╭─ MATERIAL FOR THE TASK
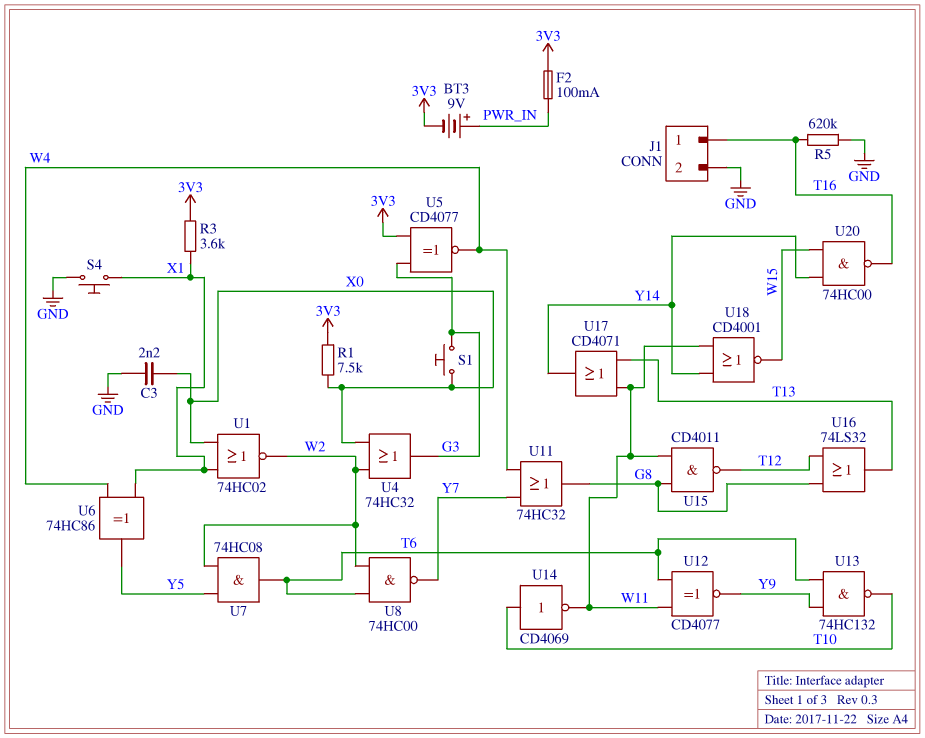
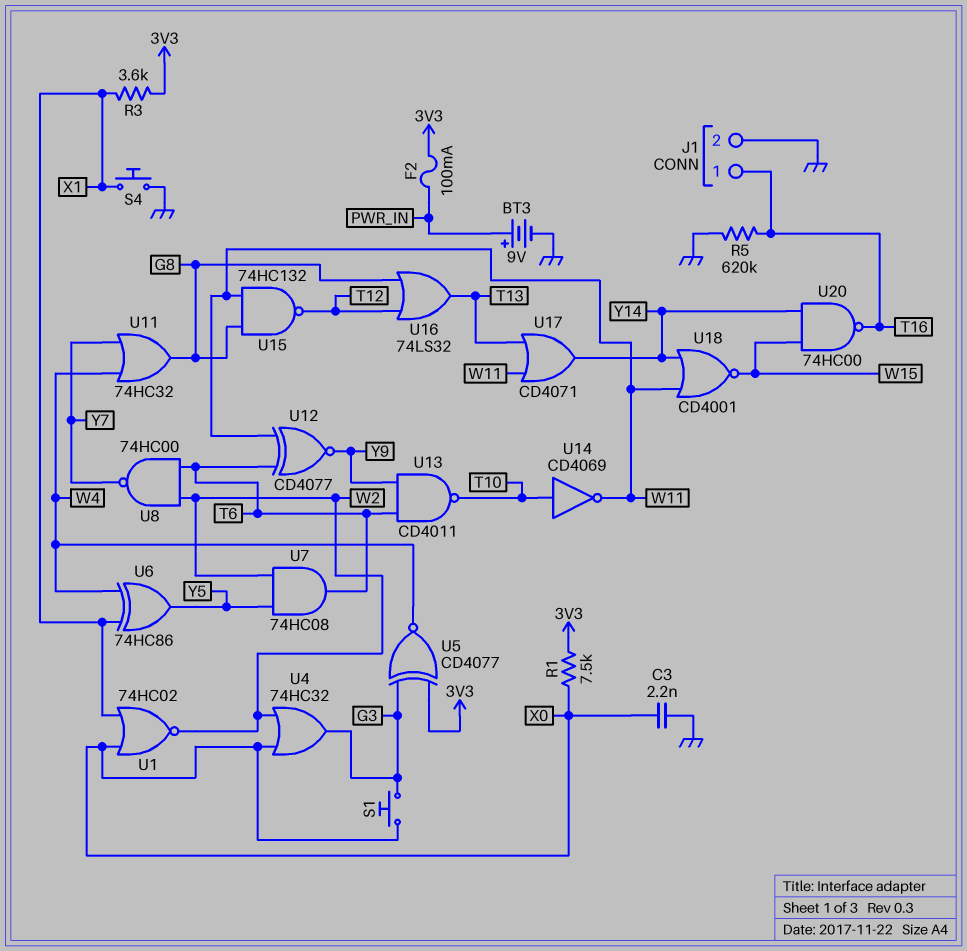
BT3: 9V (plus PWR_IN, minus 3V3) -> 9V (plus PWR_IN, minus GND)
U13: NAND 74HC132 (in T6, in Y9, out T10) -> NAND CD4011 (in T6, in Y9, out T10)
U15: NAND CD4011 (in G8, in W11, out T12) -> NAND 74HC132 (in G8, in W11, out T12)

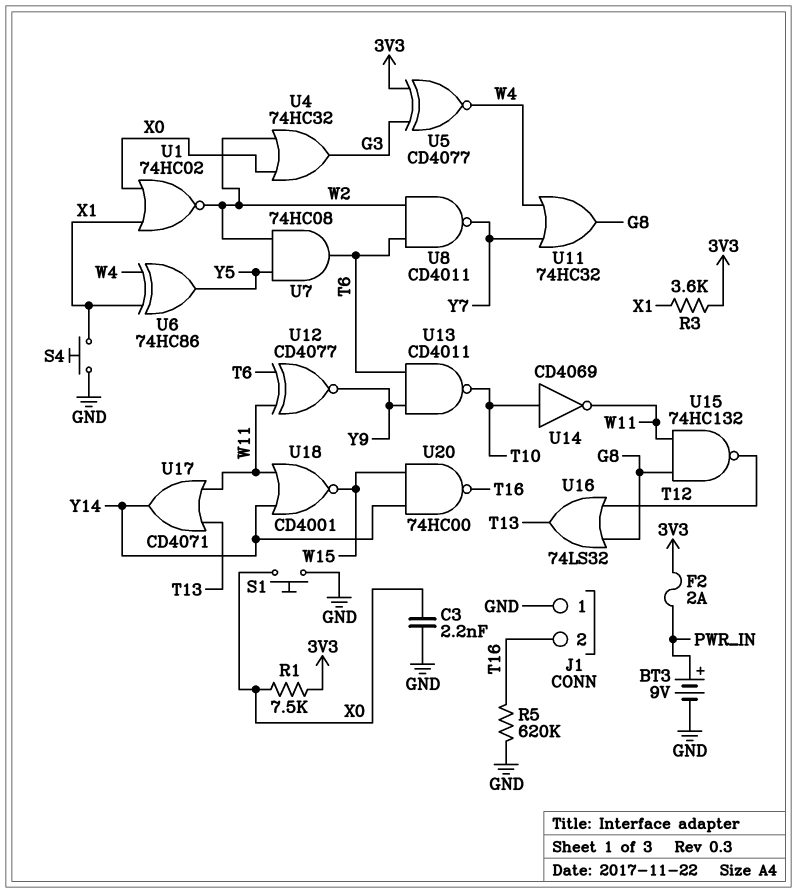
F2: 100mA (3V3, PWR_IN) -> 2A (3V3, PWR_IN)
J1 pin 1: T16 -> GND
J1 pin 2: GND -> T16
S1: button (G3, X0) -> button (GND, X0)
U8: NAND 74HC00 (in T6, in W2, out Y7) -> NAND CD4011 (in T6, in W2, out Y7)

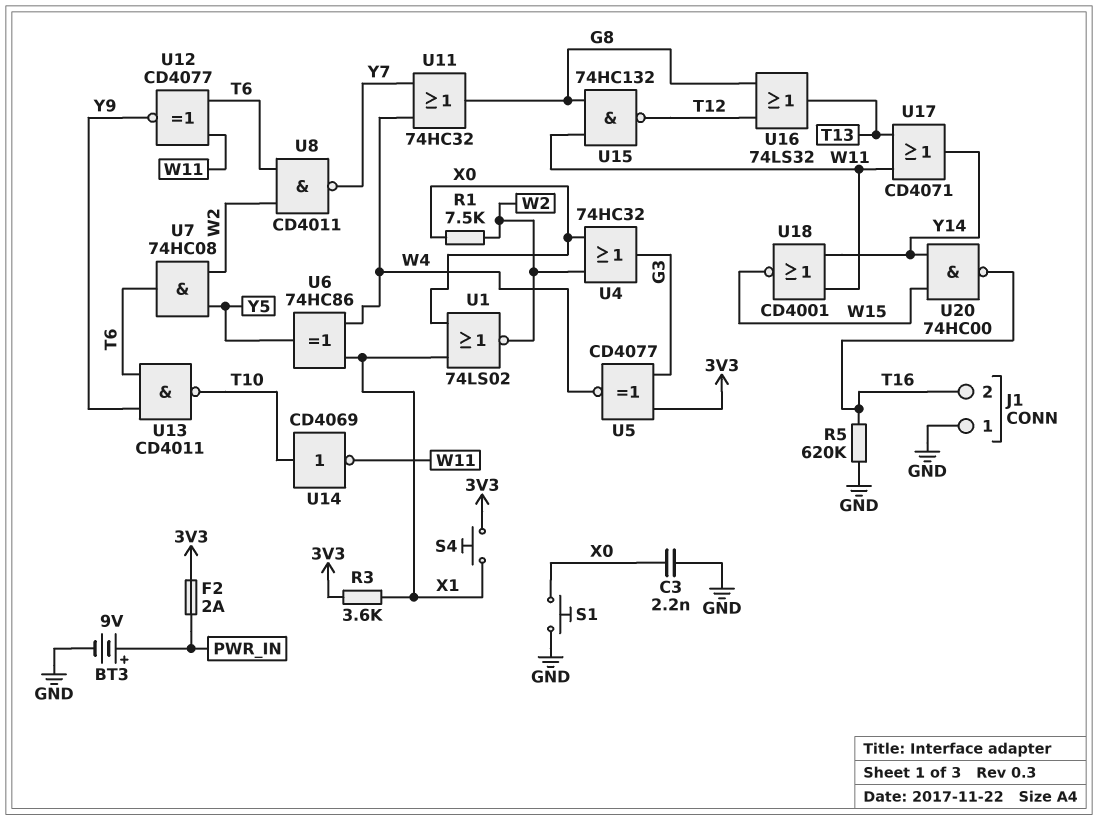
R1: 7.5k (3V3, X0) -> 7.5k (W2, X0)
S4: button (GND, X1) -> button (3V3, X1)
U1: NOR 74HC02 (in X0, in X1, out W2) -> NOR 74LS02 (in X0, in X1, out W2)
╰─
╭─ MATERIAL FOR THE TASK
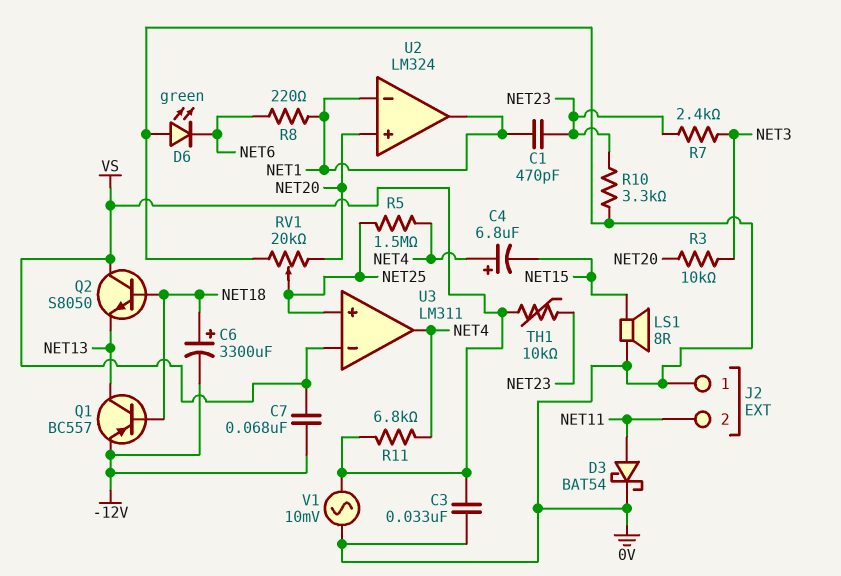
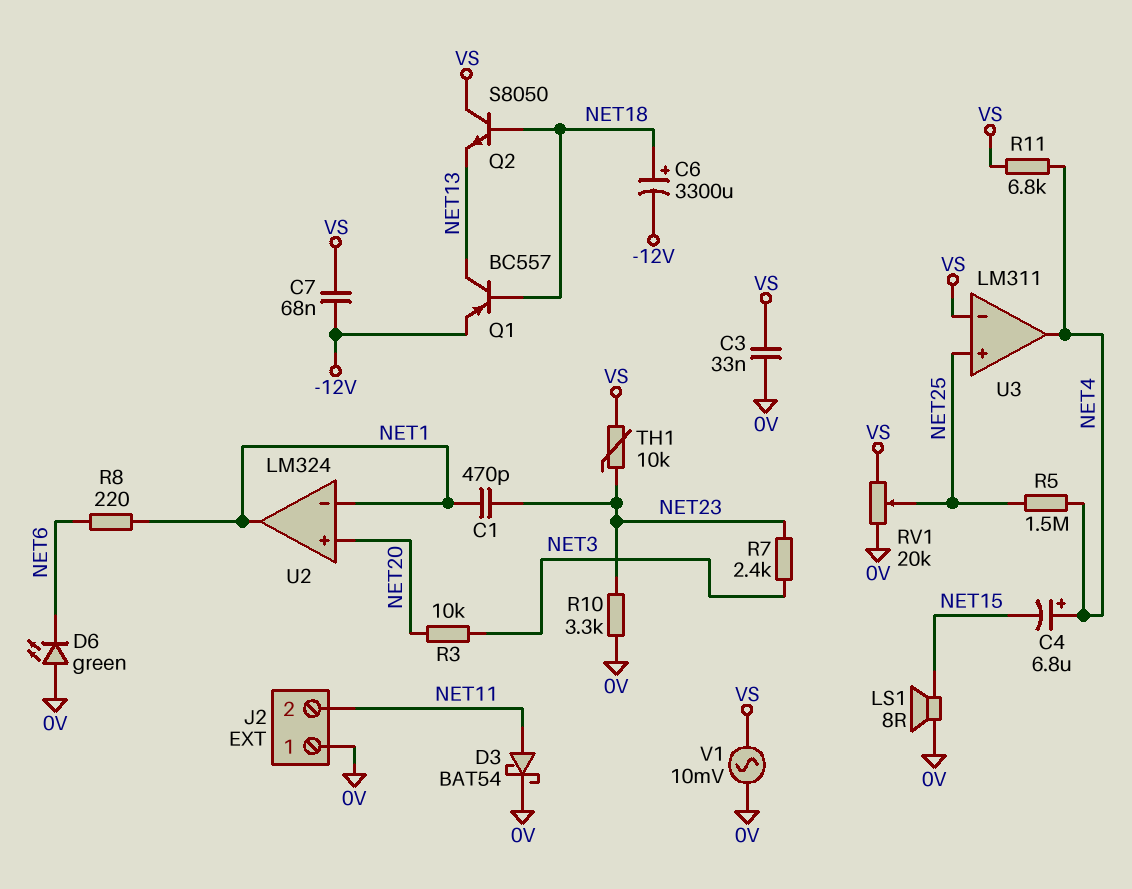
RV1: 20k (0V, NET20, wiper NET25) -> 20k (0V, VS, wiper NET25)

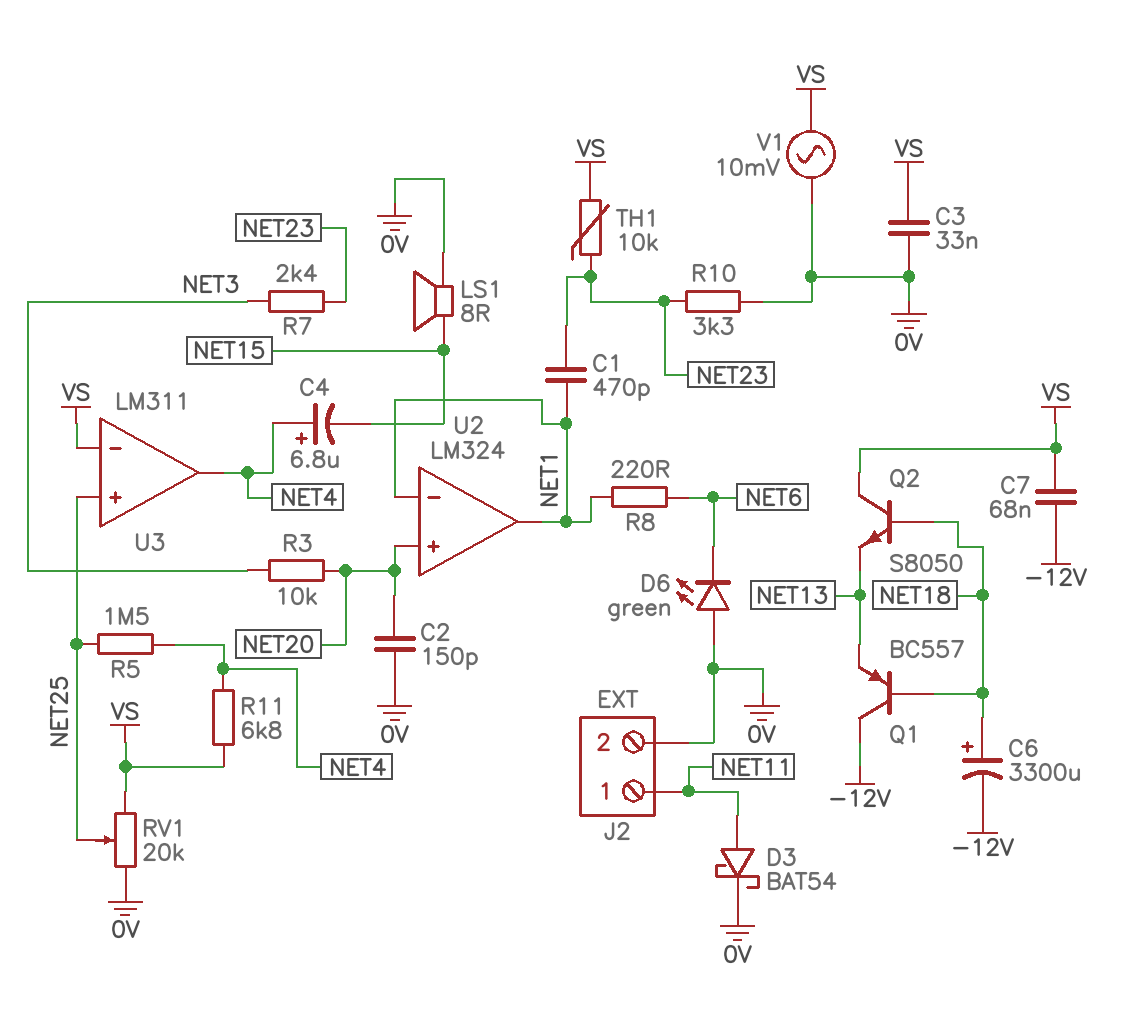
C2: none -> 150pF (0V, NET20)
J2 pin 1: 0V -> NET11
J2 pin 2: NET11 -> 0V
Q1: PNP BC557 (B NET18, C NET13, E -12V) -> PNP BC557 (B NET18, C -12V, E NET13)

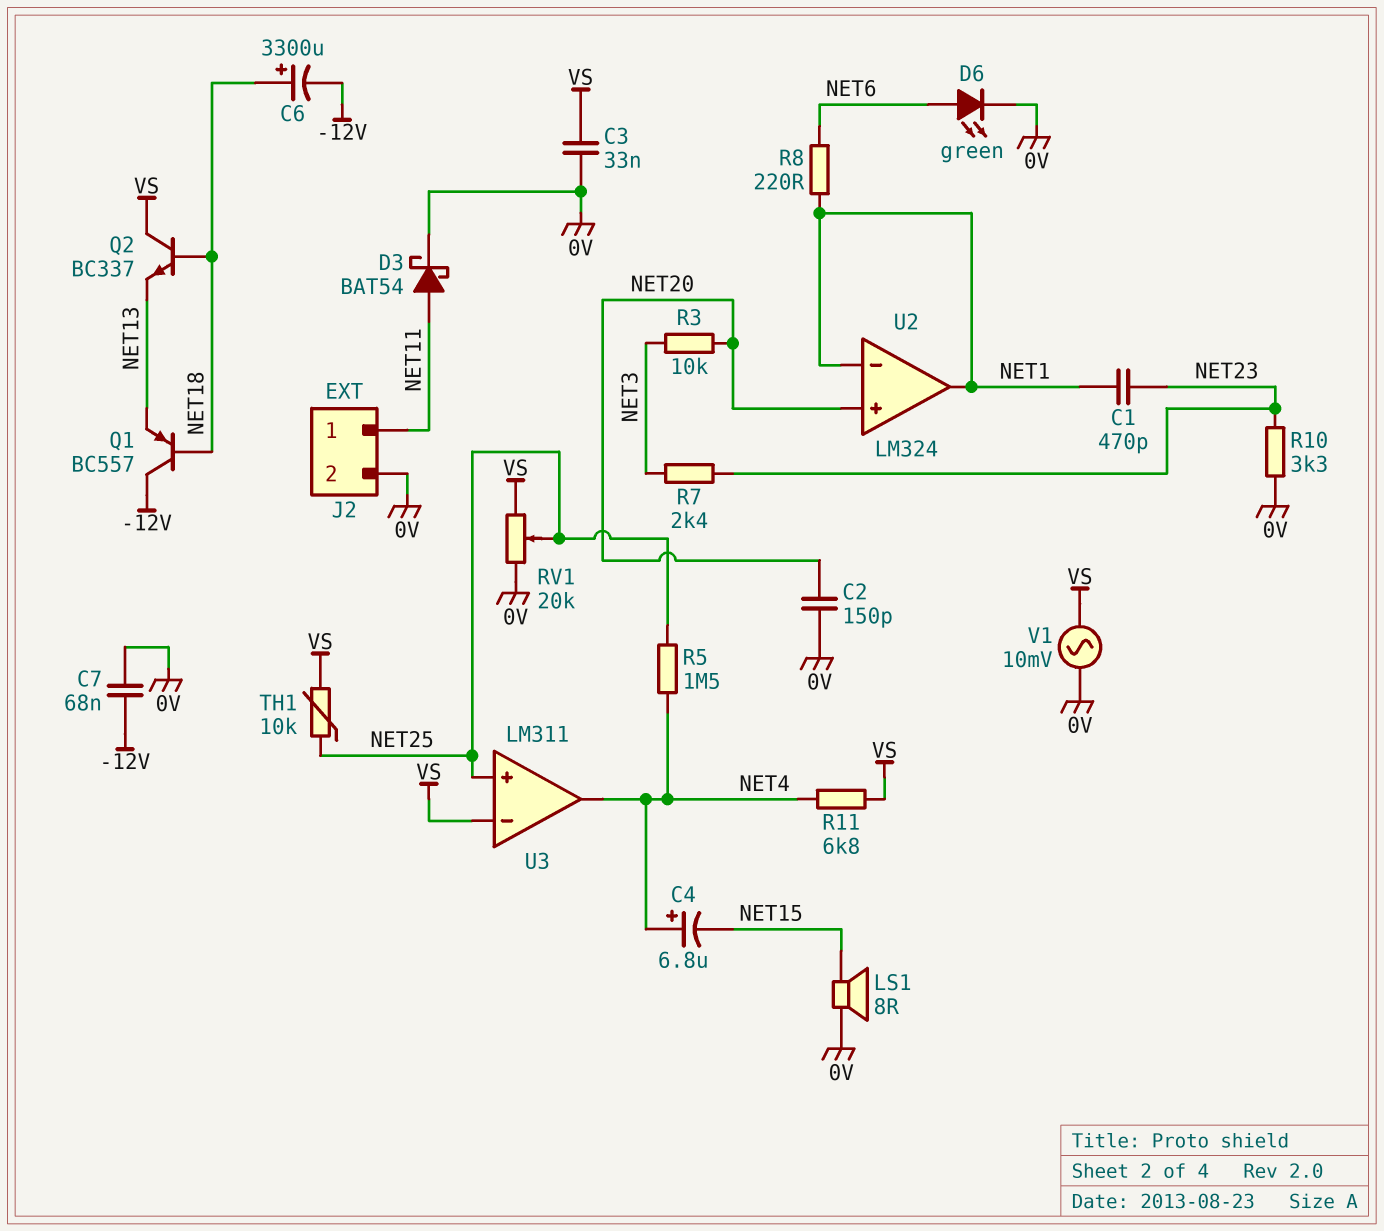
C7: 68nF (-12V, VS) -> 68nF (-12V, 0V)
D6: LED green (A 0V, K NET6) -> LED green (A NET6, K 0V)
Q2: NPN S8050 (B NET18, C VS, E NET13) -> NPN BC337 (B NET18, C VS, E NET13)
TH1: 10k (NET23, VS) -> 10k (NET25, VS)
╰─
╭─ MATERIAL FOR THE TASK
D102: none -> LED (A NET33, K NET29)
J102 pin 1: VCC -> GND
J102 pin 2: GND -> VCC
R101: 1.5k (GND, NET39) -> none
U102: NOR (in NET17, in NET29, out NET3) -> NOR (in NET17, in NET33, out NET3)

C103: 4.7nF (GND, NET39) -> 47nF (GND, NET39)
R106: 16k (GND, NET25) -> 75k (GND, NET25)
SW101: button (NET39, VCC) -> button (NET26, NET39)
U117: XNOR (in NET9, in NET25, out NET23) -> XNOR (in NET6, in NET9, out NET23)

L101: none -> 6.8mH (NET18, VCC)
╰─
▸ **ACTIVITY**: Reproduce exactly, with no pictures, the lines above from the one holding "BT3: 9V (plus" to the one holding "U1: NOR 74HC02", inclusive.

▸ **ANSWER BOX**:
BT3: 9V (plus PWR_IN, minus 3V3) -> 9V (plus PWR_IN, minus GND)
U13: NAND 74HC132 (in T6, in Y9, out T10) -> NAND CD4011 (in T6, in Y9, out T10)
U15: NAND CD4011 (in G8, in W11, out T12) -> NAND 74HC132 (in G8, in W11, out T12)

F2: 100mA (3V3, PWR_IN) -> 2A (3V3, PWR_IN)
J1 pin 1: T16 -> GND
J1 pin 2: GND -> T16
S1: button (G3, X0) -> button (GND, X0)
U8: NAND 74HC00 (in T6, in W2, out Y7) -> NAND CD4011 (in T6, in W2, out Y7)

R1: 7.5k (3V3, X0) -> 7.5k (W2, X0)
S4: button (GND, X1) -> button (3V3, X1)
U1: NOR 74HC02 (in X0, in X1, out W2) -> NOR 74LS02 (in X0, in X1, out W2)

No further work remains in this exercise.